Activity
Type the data below again exactly. Omit all pictures.

(Stored data entries)
☆ ☆ ☆

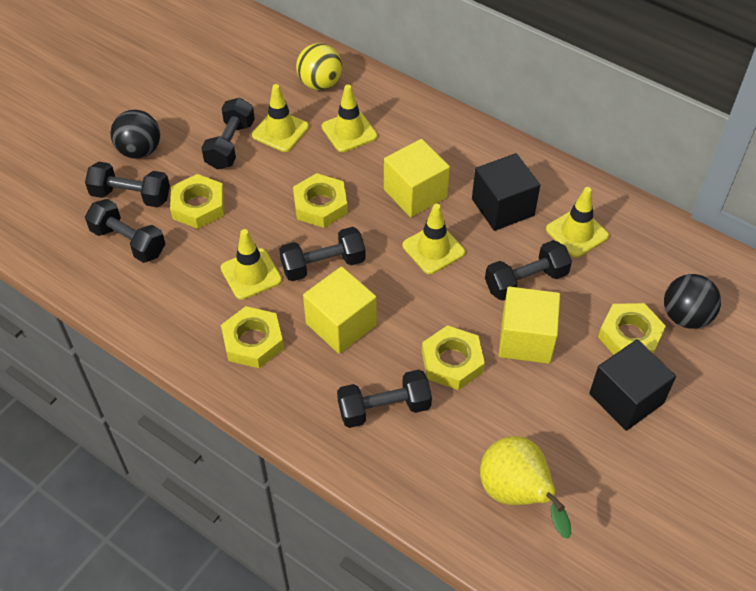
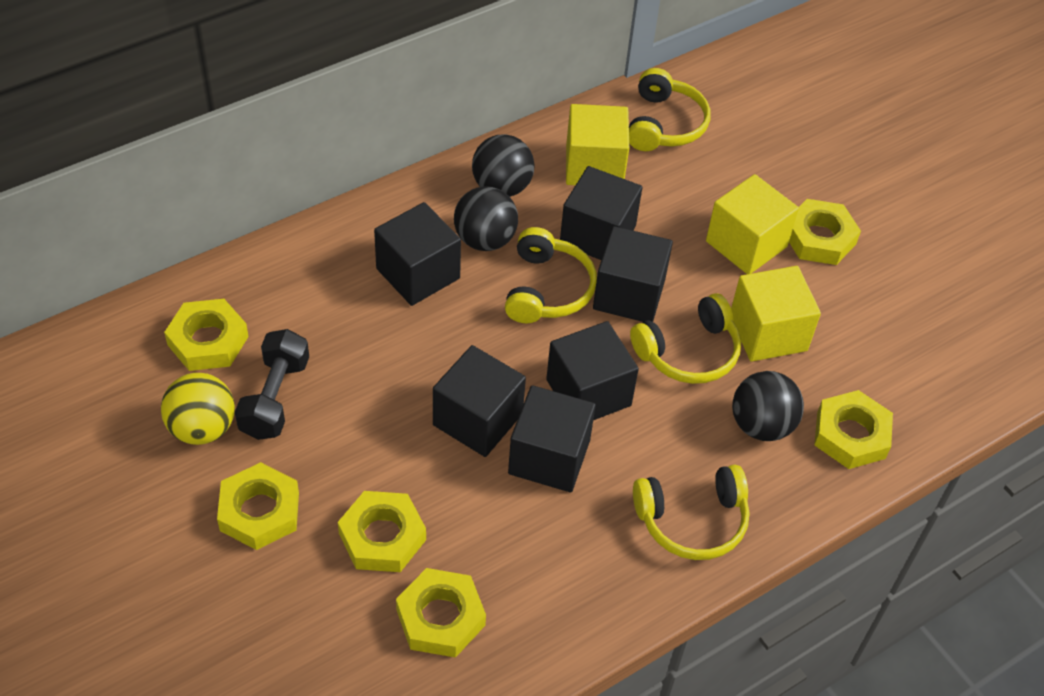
black ball: [110,110,160,159] [664,274,721,329] = 2 -> [454,186,518,251] [472,134,535,197] [732,371,804,441] = 3
black cube: [472,153,540,231] [589,339,676,431] = 2 -> [374,202,461,306] [433,345,526,457] [508,385,596,492] [546,321,639,420] [560,166,642,260] [593,226,673,322] = 6
black dumbbell: [85,162,170,207] [85,199,165,263] [201,97,255,169] [279,227,366,281] [337,370,432,428] [485,240,572,301] = 6 -> [235,329,309,440] = 1
yellow headphones: none = 0 -> [505,227,597,323] [629,68,710,151] [630,293,741,384] [633,465,750,560] = 4
yellow nut: [170,174,224,229] [221,306,284,368] [293,173,348,228] [422,325,485,390] [598,303,666,355] = 5 -> [164,299,249,371] [217,462,299,550] [338,491,426,572] [396,568,486,658] [789,199,861,265] [814,390,893,469] = 6
yellow pear: [480,436,571,539] = 1 -> none = 0
yellow traffic cone: [220,229,282,300] [252,84,309,152] [322,85,377,152] [402,204,465,274] [546,187,609,257] = 5 -> none = 0

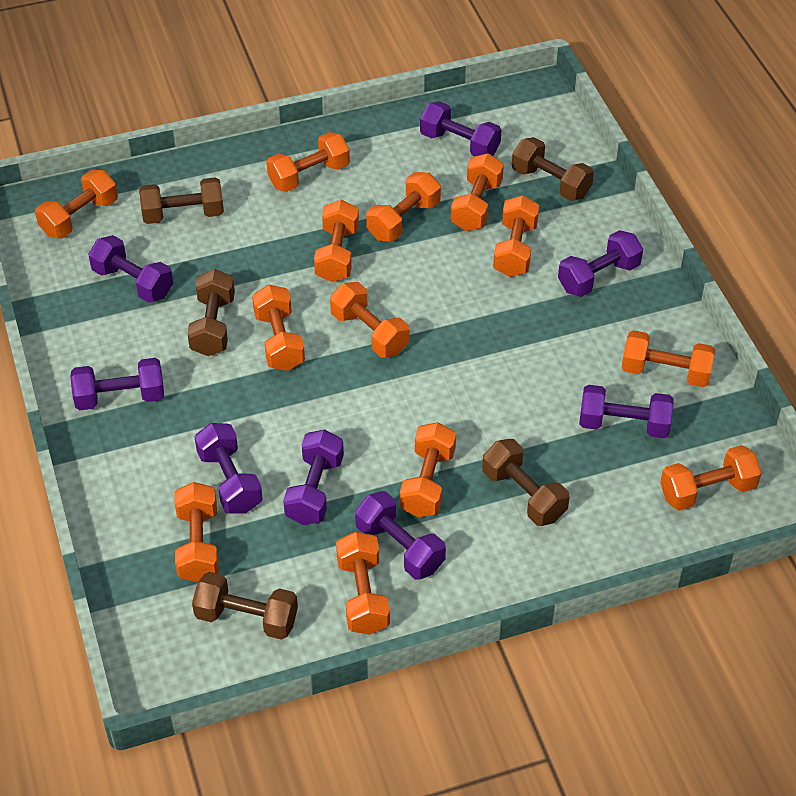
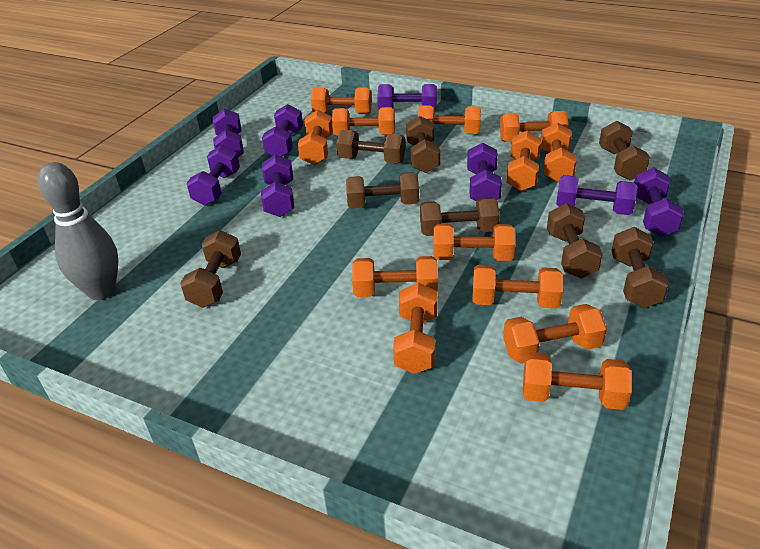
brown dumbbell: [139,177,224,224] [187,269,235,356] [192,572,298,640] [482,439,570,526] [512,137,594,201] = 5 -> [180,230,241,308] [336,130,406,163] [346,172,419,208] [406,116,440,173] [420,198,500,236] [547,203,603,278] [599,121,650,180] [611,227,669,308] = 8
grey bowling pin: none = 0 -> [38,162,118,300] = 1

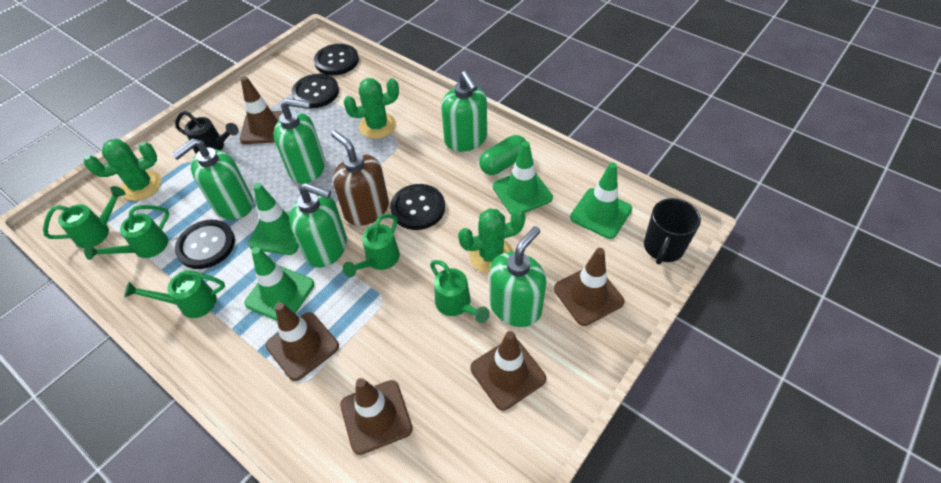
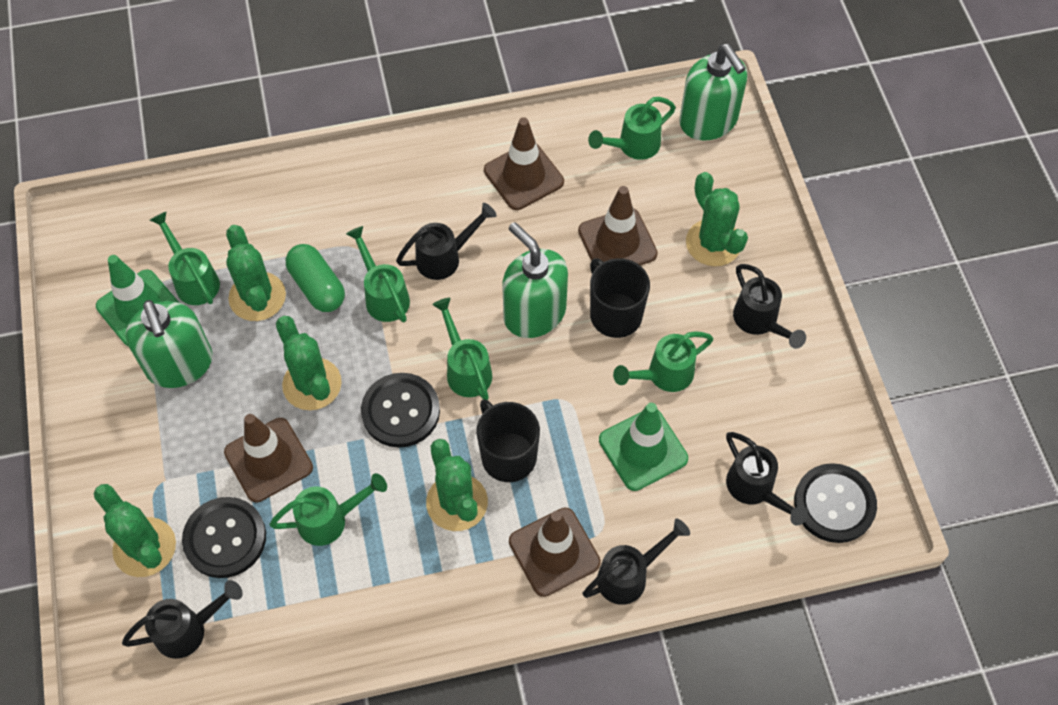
black button: [175,220,235,269] [292,74,339,108] [314,44,359,75] [390,184,445,230] = 4 -> [182,497,266,578] [361,373,440,448] [794,463,877,543] = 3
black mug: [644,198,701,265] = 1 -> [476,399,540,482] [590,258,650,338] = 2
black watering can: [175,111,239,154] = 1 -> [122,580,243,659] [396,203,497,280] [583,518,690,605] [726,432,808,526] [733,264,806,349] = 5
brown soap dispenser: [331,130,389,226] = 1 -> none = 0
brown traffic cone: [240,76,283,144] [266,302,339,381] [340,378,412,455] [470,331,546,410] [554,248,624,326] = 5 -> [224,414,313,502] [484,117,564,210] [509,508,601,597] [578,186,658,267] = 4
green cactus: [84,139,162,201] [344,78,399,139] [458,208,526,273] = 3 -> [93,484,176,577] [226,225,286,321] [276,316,342,410] [426,439,488,531] [686,172,748,266] = 5
green soap dispenser: [172,138,253,220] [274,98,325,184] [289,183,347,268] [441,71,487,152] [489,226,546,327] = 5 -> [125,300,213,388] [502,222,568,338] [679,44,747,140] = 3
green traffic cone: [244,247,314,321] [248,183,299,255] [493,141,553,215] [570,162,632,239] = 4 -> [96,255,179,346] [599,403,688,491] = 2
green watering can: [43,186,126,248] [84,205,169,260] [125,270,225,318] [342,214,400,277] [430,260,490,323] = 5 -> [150,212,220,305] [269,473,387,546] [346,226,410,322] [432,298,492,400] [588,97,676,160] [613,331,713,392] = 6

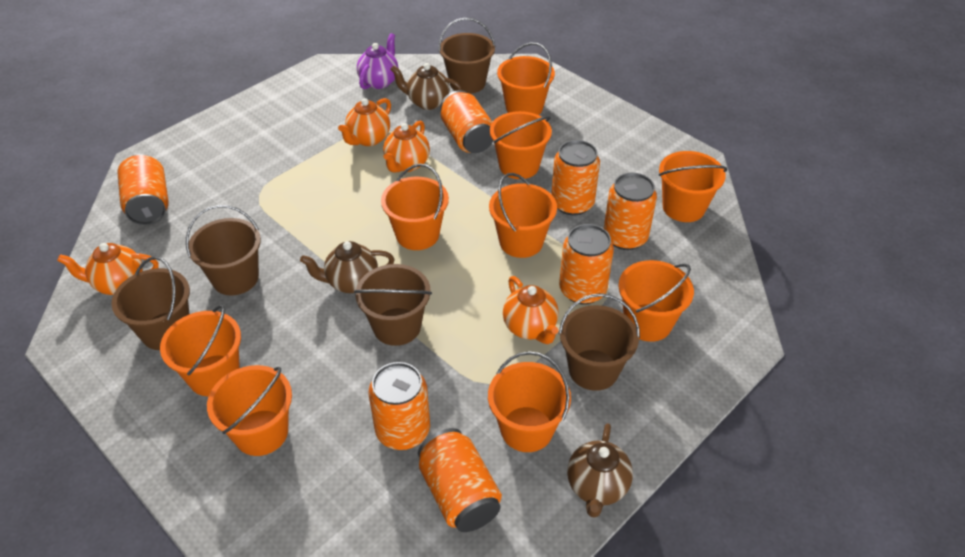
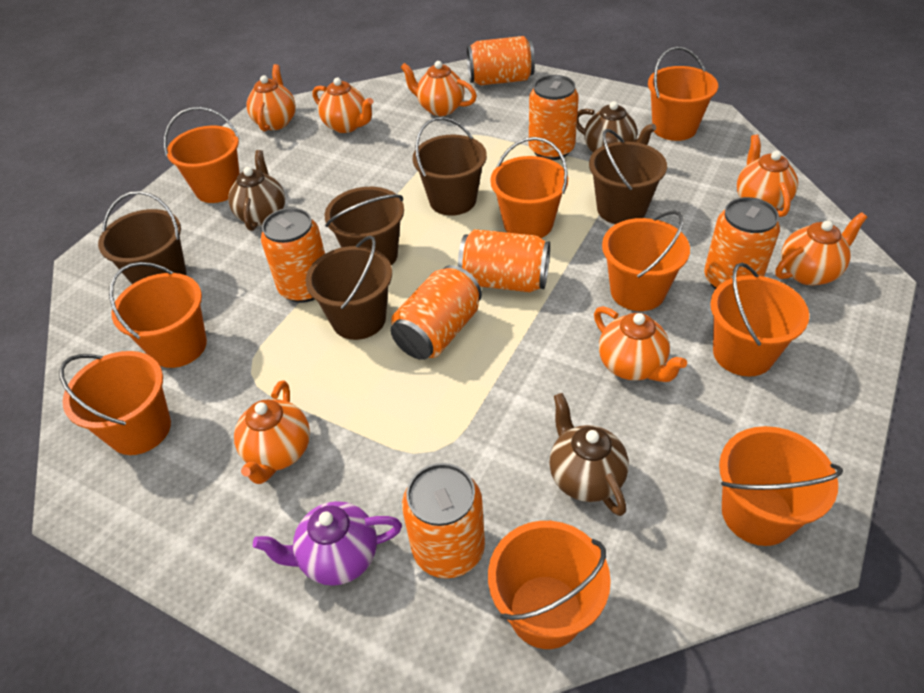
orange teapot: [57,243,159,295] [338,98,391,146] [383,121,430,173] [503,276,559,344] = 4 -> [234,380,310,484] [247,64,296,132] [313,78,373,133] [400,61,477,116] [594,306,687,382] [737,134,798,217] [775,212,867,286] = 7

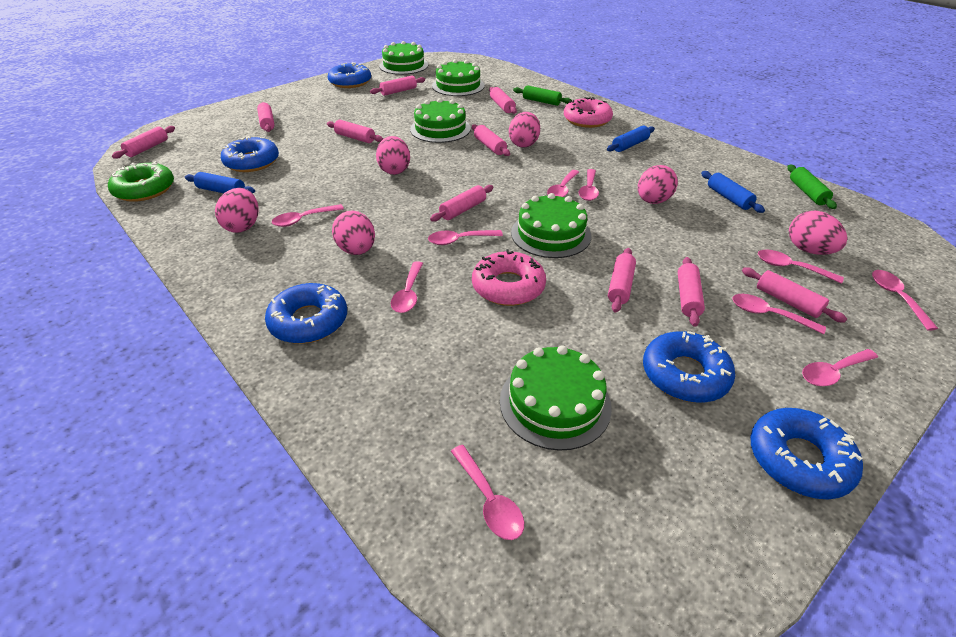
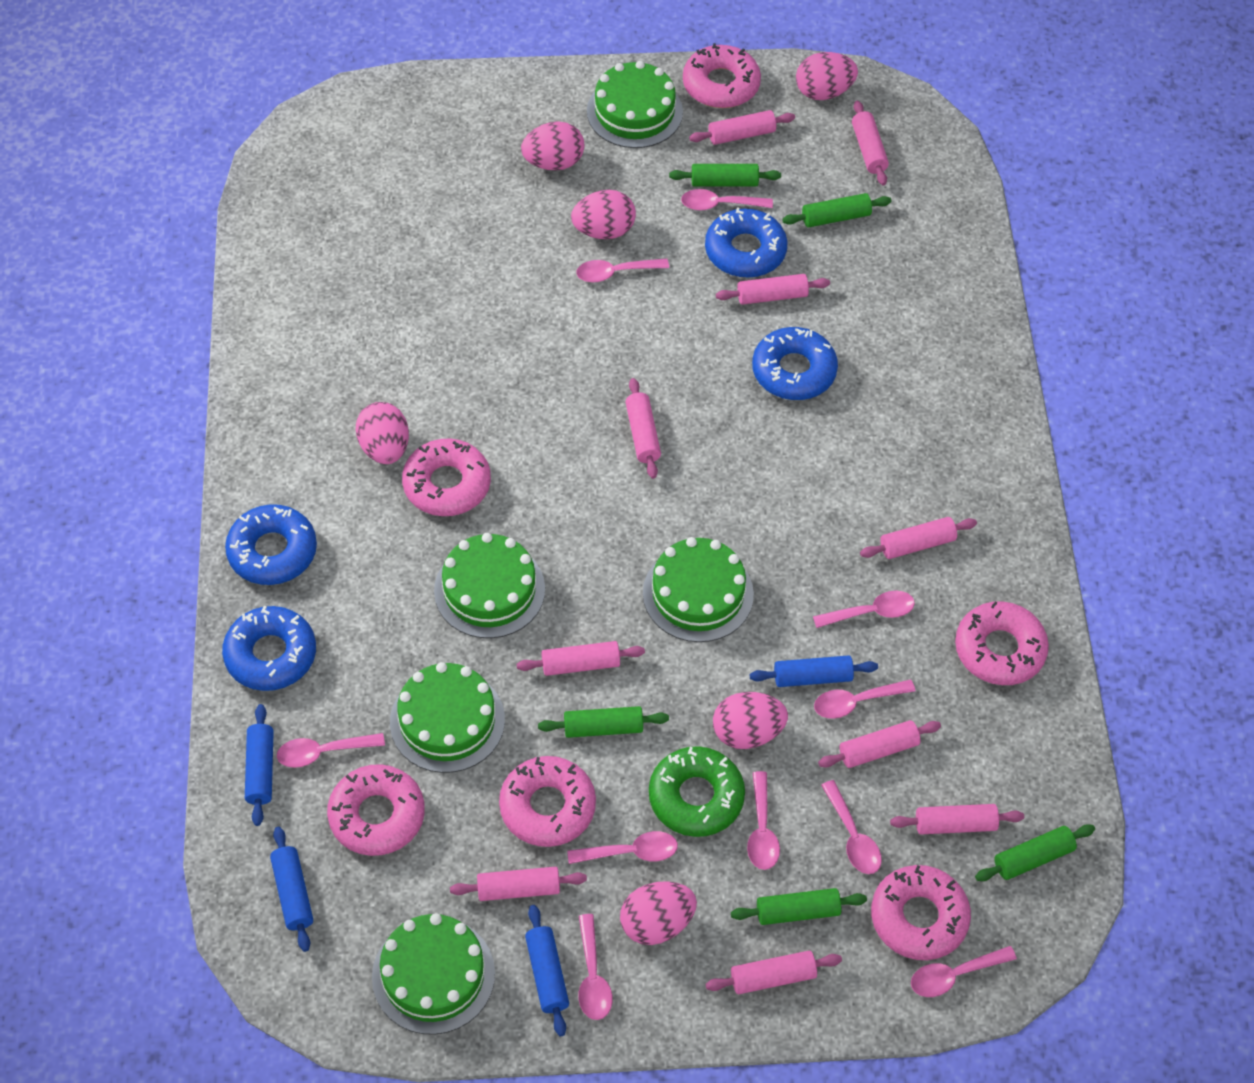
blue donut: [221,136,279,172] [265,283,347,344] [328,62,371,88] [643,331,735,403] [750,408,863,499] = 5 -> [222,606,316,691] [225,504,317,585] [705,207,788,278] [752,327,838,400] = 4
blue rolling pin: [185,172,255,193] [607,126,655,152] [701,171,765,213] = 3 -> [245,704,274,826] [270,826,313,952] [525,905,569,1036] [750,655,878,687] = 4
green rolling pin: [513,85,572,106] [787,165,837,209] = 2 -> [538,706,669,738] [669,164,781,187] [731,888,867,925] [782,193,891,228] [975,824,1095,881] = 5
pink donut: [472,249,546,306] [564,97,613,128] = 2 -> [327,764,425,856] [402,439,491,516] [499,756,596,847] [683,43,761,108] [871,865,971,960] [955,601,1049,685] = 6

☆ ☆ ☆

Response
black ball: [110,110,160,159] [664,274,721,329] = 2 -> [454,186,518,251] [472,134,535,197] [732,371,804,441] = 3
black cube: [472,153,540,231] [589,339,676,431] = 2 -> [374,202,461,306] [433,345,526,457] [508,385,596,492] [546,321,639,420] [560,166,642,260] [593,226,673,322] = 6
black dumbbell: [85,162,170,207] [85,199,165,263] [201,97,255,169] [279,227,366,281] [337,370,432,428] [485,240,572,301] = 6 -> [235,329,309,440] = 1
yellow headphones: none = 0 -> [505,227,597,323] [629,68,710,151] [630,293,741,384] [633,465,750,560] = 4
yellow nut: [170,174,224,229] [221,306,284,368] [293,173,348,228] [422,325,485,390] [598,303,666,355] = 5 -> [164,299,249,371] [217,462,299,550] [338,491,426,572] [396,568,486,658] [789,199,861,265] [814,390,893,469] = 6
yellow pear: [480,436,571,539] = 1 -> none = 0
yellow traffic cone: [220,229,282,300] [252,84,309,152] [322,85,377,152] [402,204,465,274] [546,187,609,257] = 5 -> none = 0

brown dumbbell: [139,177,224,224] [187,269,235,356] [192,572,298,640] [482,439,570,526] [512,137,594,201] = 5 -> [180,230,241,308] [336,130,406,163] [346,172,419,208] [406,116,440,173] [420,198,500,236] [547,203,603,278] [599,121,650,180] [611,227,669,308] = 8
grey bowling pin: none = 0 -> [38,162,118,300] = 1

black button: [175,220,235,269] [292,74,339,108] [314,44,359,75] [390,184,445,230] = 4 -> [182,497,266,578] [361,373,440,448] [794,463,877,543] = 3
black mug: [644,198,701,265] = 1 -> [476,399,540,482] [590,258,650,338] = 2
black watering can: [175,111,239,154] = 1 -> [122,580,243,659] [396,203,497,280] [583,518,690,605] [726,432,808,526] [733,264,806,349] = 5
brown soap dispenser: [331,130,389,226] = 1 -> none = 0
brown traffic cone: [240,76,283,144] [266,302,339,381] [340,378,412,455] [470,331,546,410] [554,248,624,326] = 5 -> [224,414,313,502] [484,117,564,210] [509,508,601,597] [578,186,658,267] = 4
green cactus: [84,139,162,201] [344,78,399,139] [458,208,526,273] = 3 -> [93,484,176,577] [226,225,286,321] [276,316,342,410] [426,439,488,531] [686,172,748,266] = 5
green soap dispenser: [172,138,253,220] [274,98,325,184] [289,183,347,268] [441,71,487,152] [489,226,546,327] = 5 -> [125,300,213,388] [502,222,568,338] [679,44,747,140] = 3
green traffic cone: [244,247,314,321] [248,183,299,255] [493,141,553,215] [570,162,632,239] = 4 -> [96,255,179,346] [599,403,688,491] = 2
green watering can: [43,186,126,248] [84,205,169,260] [125,270,225,318] [342,214,400,277] [430,260,490,323] = 5 -> [150,212,220,305] [269,473,387,546] [346,226,410,322] [432,298,492,400] [588,97,676,160] [613,331,713,392] = 6

orange teapot: [57,243,159,295] [338,98,391,146] [383,121,430,173] [503,276,559,344] = 4 -> [234,380,310,484] [247,64,296,132] [313,78,373,133] [400,61,477,116] [594,306,687,382] [737,134,798,217] [775,212,867,286] = 7

blue donut: [221,136,279,172] [265,283,347,344] [328,62,371,88] [643,331,735,403] [750,408,863,499] = 5 -> [222,606,316,691] [225,504,317,585] [705,207,788,278] [752,327,838,400] = 4
blue rolling pin: [185,172,255,193] [607,126,655,152] [701,171,765,213] = 3 -> [245,704,274,826] [270,826,313,952] [525,905,569,1036] [750,655,878,687] = 4
green rolling pin: [513,85,572,106] [787,165,837,209] = 2 -> [538,706,669,738] [669,164,781,187] [731,888,867,925] [782,193,891,228] [975,824,1095,881] = 5
pink donut: [472,249,546,306] [564,97,613,128] = 2 -> [327,764,425,856] [402,439,491,516] [499,756,596,847] [683,43,761,108] [871,865,971,960] [955,601,1049,685] = 6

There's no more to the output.